- _WHAT THE TASK REQUIRES_: Nothing should change. Output the data exactly.

- _INFORMATION SUPPLIED_:
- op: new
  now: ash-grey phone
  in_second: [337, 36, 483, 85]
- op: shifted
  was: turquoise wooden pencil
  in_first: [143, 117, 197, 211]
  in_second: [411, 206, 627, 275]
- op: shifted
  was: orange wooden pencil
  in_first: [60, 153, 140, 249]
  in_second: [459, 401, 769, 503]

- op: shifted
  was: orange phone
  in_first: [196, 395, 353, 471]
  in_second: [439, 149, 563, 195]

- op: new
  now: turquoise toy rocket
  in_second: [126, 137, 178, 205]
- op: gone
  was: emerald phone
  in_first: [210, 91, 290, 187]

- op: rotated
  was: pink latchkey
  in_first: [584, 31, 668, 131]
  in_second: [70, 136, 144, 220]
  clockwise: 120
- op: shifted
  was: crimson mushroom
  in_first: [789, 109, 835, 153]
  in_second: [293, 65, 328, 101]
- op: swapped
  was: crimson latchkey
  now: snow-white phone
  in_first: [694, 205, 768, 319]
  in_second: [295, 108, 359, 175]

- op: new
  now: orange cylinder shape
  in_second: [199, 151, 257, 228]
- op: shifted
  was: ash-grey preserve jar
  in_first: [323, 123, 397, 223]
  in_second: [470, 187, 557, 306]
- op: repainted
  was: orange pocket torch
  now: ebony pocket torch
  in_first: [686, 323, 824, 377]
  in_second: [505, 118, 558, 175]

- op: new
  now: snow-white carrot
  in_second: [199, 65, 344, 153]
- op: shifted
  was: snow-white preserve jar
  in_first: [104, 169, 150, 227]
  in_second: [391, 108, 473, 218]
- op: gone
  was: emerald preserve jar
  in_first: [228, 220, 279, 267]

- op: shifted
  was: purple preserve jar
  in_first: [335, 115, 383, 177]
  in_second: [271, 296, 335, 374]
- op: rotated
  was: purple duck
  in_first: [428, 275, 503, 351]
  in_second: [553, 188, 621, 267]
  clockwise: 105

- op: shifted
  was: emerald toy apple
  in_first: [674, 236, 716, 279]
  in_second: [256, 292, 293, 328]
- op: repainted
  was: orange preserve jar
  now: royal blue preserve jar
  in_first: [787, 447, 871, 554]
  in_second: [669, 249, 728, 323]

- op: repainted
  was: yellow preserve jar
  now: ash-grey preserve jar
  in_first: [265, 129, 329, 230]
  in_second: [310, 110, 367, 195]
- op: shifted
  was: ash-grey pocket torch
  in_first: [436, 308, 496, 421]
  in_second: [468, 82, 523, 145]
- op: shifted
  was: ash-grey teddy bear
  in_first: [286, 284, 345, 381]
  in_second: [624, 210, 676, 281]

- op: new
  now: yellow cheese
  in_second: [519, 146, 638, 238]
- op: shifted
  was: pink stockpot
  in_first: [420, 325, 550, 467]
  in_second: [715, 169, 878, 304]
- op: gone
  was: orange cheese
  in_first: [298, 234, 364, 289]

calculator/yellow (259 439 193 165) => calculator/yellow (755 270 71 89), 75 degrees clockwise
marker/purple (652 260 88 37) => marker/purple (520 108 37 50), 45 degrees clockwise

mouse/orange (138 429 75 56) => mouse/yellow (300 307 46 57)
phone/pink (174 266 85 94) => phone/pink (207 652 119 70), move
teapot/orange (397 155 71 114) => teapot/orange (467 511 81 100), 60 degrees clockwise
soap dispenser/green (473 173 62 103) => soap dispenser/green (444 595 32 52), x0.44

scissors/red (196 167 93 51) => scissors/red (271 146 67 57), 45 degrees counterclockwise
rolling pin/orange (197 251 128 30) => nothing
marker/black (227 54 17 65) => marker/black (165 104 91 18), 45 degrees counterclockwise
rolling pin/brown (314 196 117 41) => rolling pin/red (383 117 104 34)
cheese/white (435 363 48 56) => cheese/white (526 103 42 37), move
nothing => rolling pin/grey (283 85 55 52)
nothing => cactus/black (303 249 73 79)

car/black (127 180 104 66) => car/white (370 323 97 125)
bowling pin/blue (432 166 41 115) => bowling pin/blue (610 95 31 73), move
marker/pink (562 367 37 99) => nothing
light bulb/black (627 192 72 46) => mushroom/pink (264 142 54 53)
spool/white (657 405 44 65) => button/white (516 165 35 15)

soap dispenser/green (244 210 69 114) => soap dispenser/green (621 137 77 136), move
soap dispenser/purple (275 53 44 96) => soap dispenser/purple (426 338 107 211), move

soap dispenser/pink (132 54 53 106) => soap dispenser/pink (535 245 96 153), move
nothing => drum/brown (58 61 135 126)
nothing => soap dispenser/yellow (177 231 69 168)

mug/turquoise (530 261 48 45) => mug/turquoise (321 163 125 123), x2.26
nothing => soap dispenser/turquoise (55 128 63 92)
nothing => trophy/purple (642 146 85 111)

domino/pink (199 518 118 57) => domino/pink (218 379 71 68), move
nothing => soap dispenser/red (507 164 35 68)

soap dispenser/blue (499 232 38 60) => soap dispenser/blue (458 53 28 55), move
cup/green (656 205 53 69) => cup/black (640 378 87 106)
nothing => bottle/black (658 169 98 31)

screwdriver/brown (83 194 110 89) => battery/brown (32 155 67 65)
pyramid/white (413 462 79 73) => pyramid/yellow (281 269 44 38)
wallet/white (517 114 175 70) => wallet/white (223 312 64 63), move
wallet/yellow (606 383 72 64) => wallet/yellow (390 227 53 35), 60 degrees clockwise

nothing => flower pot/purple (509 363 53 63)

- _RESULT OF THE EXERCISE_:
- op: new
  now: ash-grey phone
  in_second: [337, 36, 483, 85]
- op: shifted
  was: turquoise wooden pencil
  in_first: [143, 117, 197, 211]
  in_second: [411, 206, 627, 275]
- op: shifted
  was: orange wooden pencil
  in_first: [60, 153, 140, 249]
  in_second: [459, 401, 769, 503]

- op: shifted
  was: orange phone
  in_first: [196, 395, 353, 471]
  in_second: [439, 149, 563, 195]

- op: new
  now: turquoise toy rocket
  in_second: [126, 137, 178, 205]
- op: gone
  was: emerald phone
  in_first: [210, 91, 290, 187]

- op: rotated
  was: pink latchkey
  in_first: [584, 31, 668, 131]
  in_second: [70, 136, 144, 220]
  clockwise: 120
- op: shifted
  was: crimson mushroom
  in_first: [789, 109, 835, 153]
  in_second: [293, 65, 328, 101]
- op: swapped
  was: crimson latchkey
  now: snow-white phone
  in_first: [694, 205, 768, 319]
  in_second: [295, 108, 359, 175]

- op: new
  now: orange cylinder shape
  in_second: [199, 151, 257, 228]
- op: shifted
  was: ash-grey preserve jar
  in_first: [323, 123, 397, 223]
  in_second: [470, 187, 557, 306]
- op: repainted
  was: orange pocket torch
  now: ebony pocket torch
  in_first: [686, 323, 824, 377]
  in_second: [505, 118, 558, 175]

- op: new
  now: snow-white carrot
  in_second: [199, 65, 344, 153]
- op: shifted
  was: snow-white preserve jar
  in_first: [104, 169, 150, 227]
  in_second: [391, 108, 473, 218]
- op: gone
  was: emerald preserve jar
  in_first: [228, 220, 279, 267]

- op: shifted
  was: purple preserve jar
  in_first: [335, 115, 383, 177]
  in_second: [271, 296, 335, 374]
- op: rotated
  was: purple duck
  in_first: [428, 275, 503, 351]
  in_second: [553, 188, 621, 267]
  clockwise: 105

- op: shifted
  was: emerald toy apple
  in_first: [674, 236, 716, 279]
  in_second: [256, 292, 293, 328]
- op: repainted
  was: orange preserve jar
  now: royal blue preserve jar
  in_first: [787, 447, 871, 554]
  in_second: [669, 249, 728, 323]

- op: repainted
  was: yellow preserve jar
  now: ash-grey preserve jar
  in_first: [265, 129, 329, 230]
  in_second: [310, 110, 367, 195]
- op: shifted
  was: ash-grey pocket torch
  in_first: [436, 308, 496, 421]
  in_second: [468, 82, 523, 145]
- op: shifted
  was: ash-grey teddy bear
  in_first: [286, 284, 345, 381]
  in_second: [624, 210, 676, 281]

- op: new
  now: yellow cheese
  in_second: [519, 146, 638, 238]
- op: shifted
  was: pink stockpot
  in_first: [420, 325, 550, 467]
  in_second: [715, 169, 878, 304]
- op: gone
  was: orange cheese
  in_first: [298, 234, 364, 289]

calculator/yellow (259 439 193 165) => calculator/yellow (755 270 71 89), 75 degrees clockwise
marker/purple (652 260 88 37) => marker/purple (520 108 37 50), 45 degrees clockwise

mouse/orange (138 429 75 56) => mouse/yellow (300 307 46 57)
phone/pink (174 266 85 94) => phone/pink (207 652 119 70), move
teapot/orange (397 155 71 114) => teapot/orange (467 511 81 100), 60 degrees clockwise
soap dispenser/green (473 173 62 103) => soap dispenser/green (444 595 32 52), x0.44

scissors/red (196 167 93 51) => scissors/red (271 146 67 57), 45 degrees counterclockwise
rolling pin/orange (197 251 128 30) => nothing
marker/black (227 54 17 65) => marker/black (165 104 91 18), 45 degrees counterclockwise
rolling pin/brown (314 196 117 41) => rolling pin/red (383 117 104 34)
cheese/white (435 363 48 56) => cheese/white (526 103 42 37), move
nothing => rolling pin/grey (283 85 55 52)
nothing => cactus/black (303 249 73 79)

car/black (127 180 104 66) => car/white (370 323 97 125)
bowling pin/blue (432 166 41 115) => bowling pin/blue (610 95 31 73), move
marker/pink (562 367 37 99) => nothing
light bulb/black (627 192 72 46) => mushroom/pink (264 142 54 53)
spool/white (657 405 44 65) => button/white (516 165 35 15)

soap dispenser/green (244 210 69 114) => soap dispenser/green (621 137 77 136), move
soap dispenser/purple (275 53 44 96) => soap dispenser/purple (426 338 107 211), move

soap dispenser/pink (132 54 53 106) => soap dispenser/pink (535 245 96 153), move
nothing => drum/brown (58 61 135 126)
nothing => soap dispenser/yellow (177 231 69 168)

mug/turquoise (530 261 48 45) => mug/turquoise (321 163 125 123), x2.26
nothing => soap dispenser/turquoise (55 128 63 92)
nothing => trophy/purple (642 146 85 111)

domino/pink (199 518 118 57) => domino/pink (218 379 71 68), move
nothing => soap dispenser/red (507 164 35 68)

soap dispenser/blue (499 232 38 60) => soap dispenser/blue (458 53 28 55), move
cup/green (656 205 53 69) => cup/black (640 378 87 106)
nothing => bottle/black (658 169 98 31)

screwdriver/brown (83 194 110 89) => battery/brown (32 155 67 65)
pyramid/white (413 462 79 73) => pyramid/yellow (281 269 44 38)
wallet/white (517 114 175 70) => wallet/white (223 312 64 63), move
wallet/yellow (606 383 72 64) => wallet/yellow (390 227 53 35), 60 degrees clockwise

nothing => flower pot/purple (509 363 53 63)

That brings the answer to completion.